**YOUR OBJECTIVE**
Print every one of the following records verbatim, reproducing each line without any change.

**EXCERPTED RECORDS**

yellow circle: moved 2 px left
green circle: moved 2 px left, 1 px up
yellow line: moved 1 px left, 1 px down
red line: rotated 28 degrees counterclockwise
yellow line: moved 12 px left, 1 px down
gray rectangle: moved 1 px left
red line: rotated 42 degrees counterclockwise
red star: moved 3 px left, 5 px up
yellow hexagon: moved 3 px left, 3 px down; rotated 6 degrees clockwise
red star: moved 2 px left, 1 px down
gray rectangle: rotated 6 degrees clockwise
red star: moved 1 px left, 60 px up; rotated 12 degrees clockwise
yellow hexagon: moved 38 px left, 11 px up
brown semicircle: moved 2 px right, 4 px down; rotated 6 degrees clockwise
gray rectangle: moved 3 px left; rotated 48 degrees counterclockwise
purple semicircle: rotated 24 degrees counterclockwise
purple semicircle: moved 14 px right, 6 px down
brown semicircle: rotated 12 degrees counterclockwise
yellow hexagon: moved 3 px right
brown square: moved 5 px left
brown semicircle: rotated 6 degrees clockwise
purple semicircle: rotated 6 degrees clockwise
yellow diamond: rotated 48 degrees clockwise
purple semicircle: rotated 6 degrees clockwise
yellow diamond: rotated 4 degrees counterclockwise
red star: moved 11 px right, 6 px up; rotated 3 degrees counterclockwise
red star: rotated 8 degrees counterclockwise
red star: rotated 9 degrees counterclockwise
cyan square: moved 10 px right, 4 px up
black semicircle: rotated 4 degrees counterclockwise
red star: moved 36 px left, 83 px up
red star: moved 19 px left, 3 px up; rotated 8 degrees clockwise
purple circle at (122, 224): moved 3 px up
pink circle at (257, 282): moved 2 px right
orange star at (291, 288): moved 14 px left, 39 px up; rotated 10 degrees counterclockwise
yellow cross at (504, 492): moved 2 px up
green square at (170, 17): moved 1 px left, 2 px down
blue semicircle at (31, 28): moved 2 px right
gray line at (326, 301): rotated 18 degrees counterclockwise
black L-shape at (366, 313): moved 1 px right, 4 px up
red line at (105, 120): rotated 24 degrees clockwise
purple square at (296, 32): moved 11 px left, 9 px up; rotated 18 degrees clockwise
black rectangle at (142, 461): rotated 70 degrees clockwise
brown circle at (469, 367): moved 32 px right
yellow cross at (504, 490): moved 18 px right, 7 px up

**TASK SOLUTION**
yellow circle: moved 2 px left
green circle: moved 2 px left, 1 px up
yellow line: moved 1 px left, 1 px down
red line: rotated 28 degrees counterclockwise
yellow line: moved 12 px left, 1 px down
gray rectangle: moved 1 px left
red line: rotated 42 degrees counterclockwise
red star: moved 3 px left, 5 px up
yellow hexagon: moved 3 px left, 3 px down; rotated 6 degrees clockwise
red star: moved 2 px left, 1 px down
gray rectangle: rotated 6 degrees clockwise
red star: moved 1 px left, 60 px up; rotated 12 degrees clockwise
yellow hexagon: moved 38 px left, 11 px up
brown semicircle: moved 2 px right, 4 px down; rotated 6 degrees clockwise
gray rectangle: moved 3 px left; rotated 48 degrees counterclockwise
purple semicircle: rotated 24 degrees counterclockwise
purple semicircle: moved 14 px right, 6 px down
brown semicircle: rotated 12 degrees counterclockwise
yellow hexagon: moved 3 px right
brown square: moved 5 px left
brown semicircle: rotated 6 degrees clockwise
purple semicircle: rotated 6 degrees clockwise
yellow diamond: rotated 48 degrees clockwise
purple semicircle: rotated 6 degrees clockwise
yellow diamond: rotated 4 degrees counterclockwise
red star: moved 11 px right, 6 px up; rotated 3 degrees counterclockwise
red star: rotated 8 degrees counterclockwise
red star: rotated 9 degrees counterclockwise
cyan square: moved 10 px right, 4 px up
black semicircle: rotated 4 degrees counterclockwise
red star: moved 36 px left, 83 px up
red star: moved 19 px left, 3 px up; rotated 8 degrees clockwise
purple circle at (122, 224): moved 3 px up
pink circle at (257, 282): moved 2 px right
orange star at (291, 288): moved 14 px left, 39 px up; rotated 10 degrees counterclockwise
yellow cross at (504, 492): moved 2 px up
green square at (170, 17): moved 1 px left, 2 px down
blue semicircle at (31, 28): moved 2 px right
gray line at (326, 301): rotated 18 degrees counterclockwise
black L-shape at (366, 313): moved 1 px right, 4 px up
red line at (105, 120): rotated 24 degrees clockwise
purple square at (296, 32): moved 11 px left, 9 px up; rotated 18 degrees clockwise
black rectangle at (142, 461): rotated 70 degrees clockwise
brown circle at (469, 367): moved 32 px right
yellow cross at (504, 490): moved 18 px right, 7 px up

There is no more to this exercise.